------ Extracted material ------

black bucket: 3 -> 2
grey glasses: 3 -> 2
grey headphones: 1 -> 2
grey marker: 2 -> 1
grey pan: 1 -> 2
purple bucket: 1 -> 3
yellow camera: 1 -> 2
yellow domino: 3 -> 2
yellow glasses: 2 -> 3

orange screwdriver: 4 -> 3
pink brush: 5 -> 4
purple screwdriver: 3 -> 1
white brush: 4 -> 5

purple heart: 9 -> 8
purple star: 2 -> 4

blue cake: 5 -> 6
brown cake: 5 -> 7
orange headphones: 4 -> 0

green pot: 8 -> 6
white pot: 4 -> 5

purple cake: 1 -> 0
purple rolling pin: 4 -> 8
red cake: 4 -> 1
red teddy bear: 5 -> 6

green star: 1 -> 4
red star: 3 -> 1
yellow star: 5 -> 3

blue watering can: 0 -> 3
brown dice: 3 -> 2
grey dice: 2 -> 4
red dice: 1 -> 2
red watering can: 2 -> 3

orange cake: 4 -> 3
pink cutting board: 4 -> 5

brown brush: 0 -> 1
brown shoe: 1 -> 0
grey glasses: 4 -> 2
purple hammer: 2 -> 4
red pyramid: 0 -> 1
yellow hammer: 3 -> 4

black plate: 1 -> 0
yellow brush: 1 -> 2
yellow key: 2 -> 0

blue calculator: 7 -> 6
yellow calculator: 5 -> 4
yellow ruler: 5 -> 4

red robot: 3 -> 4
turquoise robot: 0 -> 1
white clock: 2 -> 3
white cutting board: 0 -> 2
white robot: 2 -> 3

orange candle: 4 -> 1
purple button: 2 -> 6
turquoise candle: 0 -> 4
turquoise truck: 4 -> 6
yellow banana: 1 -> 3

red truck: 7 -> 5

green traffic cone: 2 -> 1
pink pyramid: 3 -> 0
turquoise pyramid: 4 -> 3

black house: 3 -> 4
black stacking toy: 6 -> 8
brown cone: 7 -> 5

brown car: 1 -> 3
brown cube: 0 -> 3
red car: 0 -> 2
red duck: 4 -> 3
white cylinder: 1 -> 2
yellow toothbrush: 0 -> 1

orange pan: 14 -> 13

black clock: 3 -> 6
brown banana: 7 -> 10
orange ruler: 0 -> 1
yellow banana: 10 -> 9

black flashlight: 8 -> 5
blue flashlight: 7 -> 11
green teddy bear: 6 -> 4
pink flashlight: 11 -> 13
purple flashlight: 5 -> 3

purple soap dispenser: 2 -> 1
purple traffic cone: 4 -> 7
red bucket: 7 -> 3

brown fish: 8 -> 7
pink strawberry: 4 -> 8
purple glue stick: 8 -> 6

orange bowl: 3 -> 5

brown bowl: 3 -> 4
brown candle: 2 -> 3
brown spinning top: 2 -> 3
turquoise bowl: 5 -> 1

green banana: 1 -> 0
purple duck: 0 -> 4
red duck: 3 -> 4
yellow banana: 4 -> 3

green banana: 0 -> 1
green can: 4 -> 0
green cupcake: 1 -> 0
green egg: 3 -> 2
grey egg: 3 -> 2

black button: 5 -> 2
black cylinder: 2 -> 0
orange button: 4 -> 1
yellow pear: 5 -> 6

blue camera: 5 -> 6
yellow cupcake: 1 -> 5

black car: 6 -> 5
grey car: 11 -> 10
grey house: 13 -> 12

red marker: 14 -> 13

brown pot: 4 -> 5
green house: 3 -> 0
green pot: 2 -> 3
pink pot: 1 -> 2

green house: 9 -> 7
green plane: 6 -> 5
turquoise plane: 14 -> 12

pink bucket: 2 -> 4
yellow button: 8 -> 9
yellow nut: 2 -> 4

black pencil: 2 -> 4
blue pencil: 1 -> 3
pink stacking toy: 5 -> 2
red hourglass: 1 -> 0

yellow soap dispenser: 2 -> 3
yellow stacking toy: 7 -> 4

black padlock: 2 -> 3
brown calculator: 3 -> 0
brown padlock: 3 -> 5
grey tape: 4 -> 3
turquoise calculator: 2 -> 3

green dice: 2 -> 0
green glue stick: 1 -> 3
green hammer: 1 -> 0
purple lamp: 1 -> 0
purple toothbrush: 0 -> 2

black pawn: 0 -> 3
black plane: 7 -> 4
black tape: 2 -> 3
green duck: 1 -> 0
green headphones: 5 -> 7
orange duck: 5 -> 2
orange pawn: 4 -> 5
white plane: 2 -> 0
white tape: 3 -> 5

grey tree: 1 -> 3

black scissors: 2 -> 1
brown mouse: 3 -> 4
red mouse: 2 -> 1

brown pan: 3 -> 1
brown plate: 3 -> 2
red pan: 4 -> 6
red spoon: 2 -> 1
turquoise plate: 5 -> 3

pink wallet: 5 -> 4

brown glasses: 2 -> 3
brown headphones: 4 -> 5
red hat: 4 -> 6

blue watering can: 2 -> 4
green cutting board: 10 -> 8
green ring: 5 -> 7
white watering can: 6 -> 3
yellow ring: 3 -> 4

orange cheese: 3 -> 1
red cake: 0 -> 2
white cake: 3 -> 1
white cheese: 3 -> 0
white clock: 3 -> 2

------

What you have to do ▸
Send back exactly the lines of the listing above starting at the one with "black plate: 1 -> 0" and ending at the one with "green can: 4 -> 0", inclusive, and no others.

Response to this exercise ▸
black plate: 1 -> 0
yellow brush: 1 -> 2
yellow key: 2 -> 0

blue calculator: 7 -> 6
yellow calculator: 5 -> 4
yellow ruler: 5 -> 4

red robot: 3 -> 4
turquoise robot: 0 -> 1
white clock: 2 -> 3
white cutting board: 0 -> 2
white robot: 2 -> 3

orange candle: 4 -> 1
purple button: 2 -> 6
turquoise candle: 0 -> 4
turquoise truck: 4 -> 6
yellow banana: 1 -> 3

red truck: 7 -> 5

green traffic cone: 2 -> 1
pink pyramid: 3 -> 0
turquoise pyramid: 4 -> 3

black house: 3 -> 4
black stacking toy: 6 -> 8
brown cone: 7 -> 5

brown car: 1 -> 3
brown cube: 0 -> 3
red car: 0 -> 2
red duck: 4 -> 3
white cylinder: 1 -> 2
yellow toothbrush: 0 -> 1

orange pan: 14 -> 13

black clock: 3 -> 6
brown banana: 7 -> 10
orange ruler: 0 -> 1
yellow banana: 10 -> 9

black flashlight: 8 -> 5
blue flashlight: 7 -> 11
green teddy bear: 6 -> 4
pink flashlight: 11 -> 13
purple flashlight: 5 -> 3

purple soap dispenser: 2 -> 1
purple traffic cone: 4 -> 7
red bucket: 7 -> 3

brown fish: 8 -> 7
pink strawberry: 4 -> 8
purple glue stick: 8 -> 6

orange bowl: 3 -> 5

brown bowl: 3 -> 4
brown candle: 2 -> 3
brown spinning top: 2 -> 3
turquoise bowl: 5 -> 1

green banana: 1 -> 0
purple duck: 0 -> 4
red duck: 3 -> 4
yellow banana: 4 -> 3

green banana: 0 -> 1
green can: 4 -> 0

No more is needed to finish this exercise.